ABOUT THIS TASK ▸ With both ends included, repeat exactly the lines of the entries below from the one containing "camera: 100 degrees left, 5 degrees up" down to the one containing "(623, 511) = (553, 218): purple", and no others.

MATERIAL PROVIDED ▸
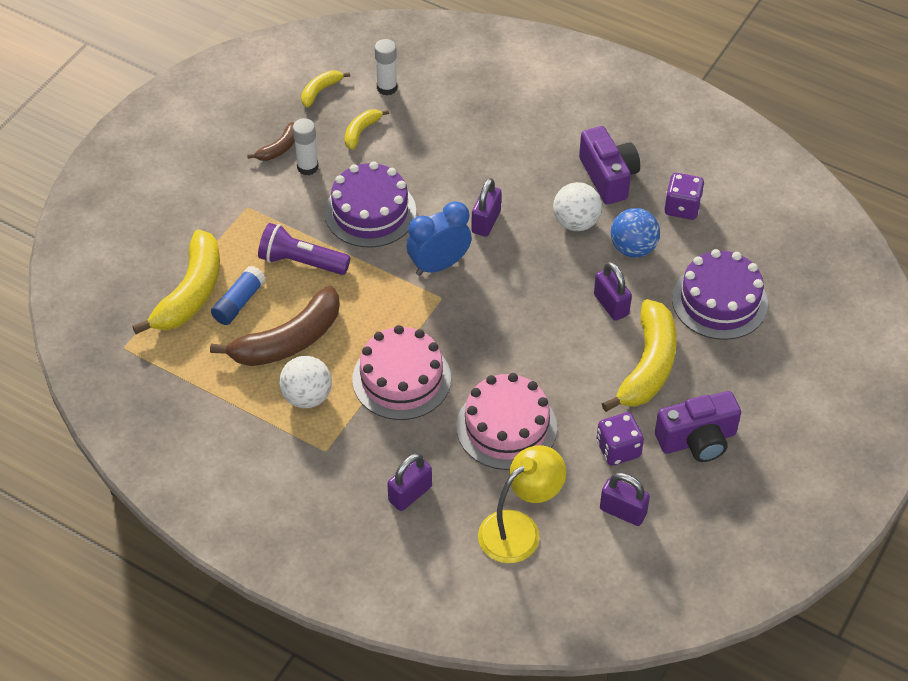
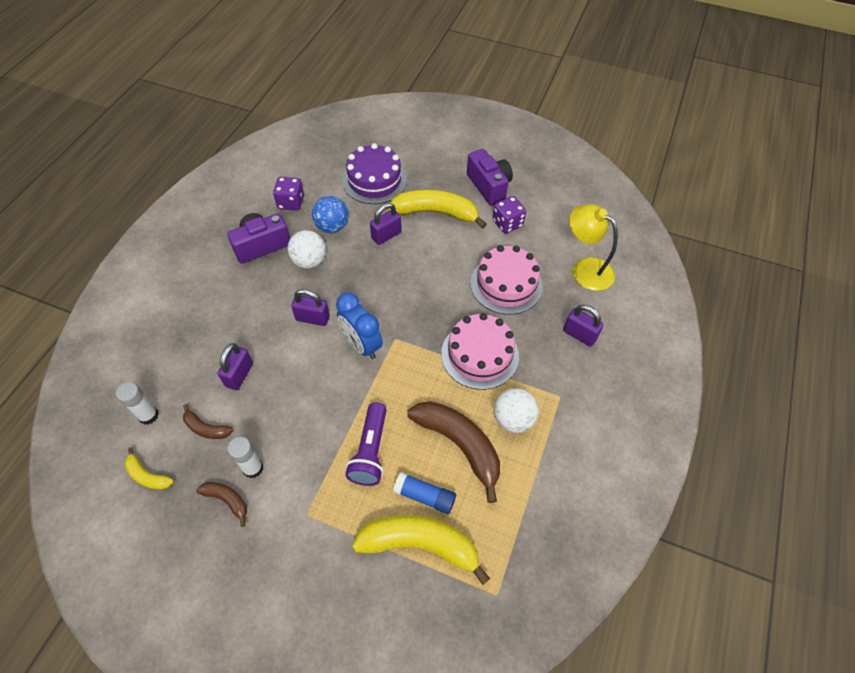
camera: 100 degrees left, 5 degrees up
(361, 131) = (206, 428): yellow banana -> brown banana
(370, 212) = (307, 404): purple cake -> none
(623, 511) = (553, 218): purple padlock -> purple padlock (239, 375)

---

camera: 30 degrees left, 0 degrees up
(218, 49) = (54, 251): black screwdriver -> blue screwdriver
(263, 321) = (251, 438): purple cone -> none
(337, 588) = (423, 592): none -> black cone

...

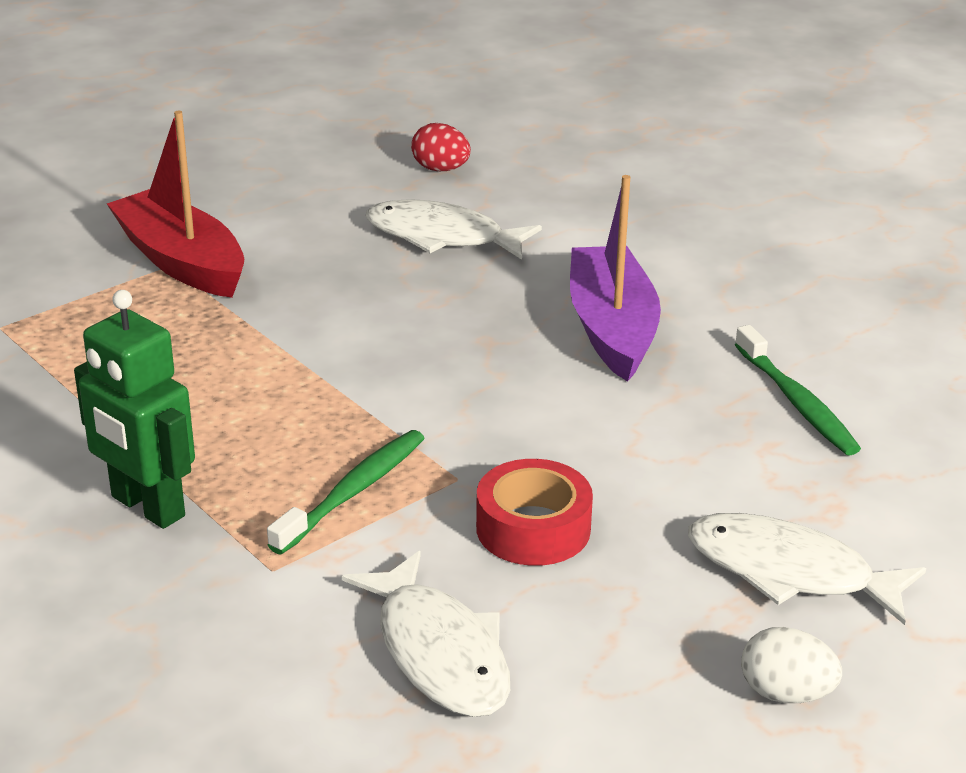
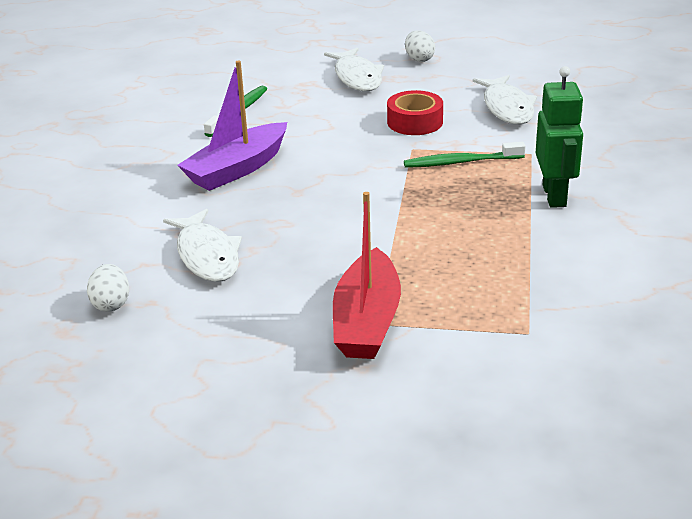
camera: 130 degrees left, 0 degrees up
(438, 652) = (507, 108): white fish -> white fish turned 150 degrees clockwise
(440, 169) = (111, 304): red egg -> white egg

FINISHED EXERCISE ▸
camera: 100 degrees left, 5 degrees up
(361, 131) = (206, 428): yellow banana -> brown banana
(370, 212) = (307, 404): purple cake -> none
(623, 511) = (553, 218): purple padlock -> purple padlock (239, 375)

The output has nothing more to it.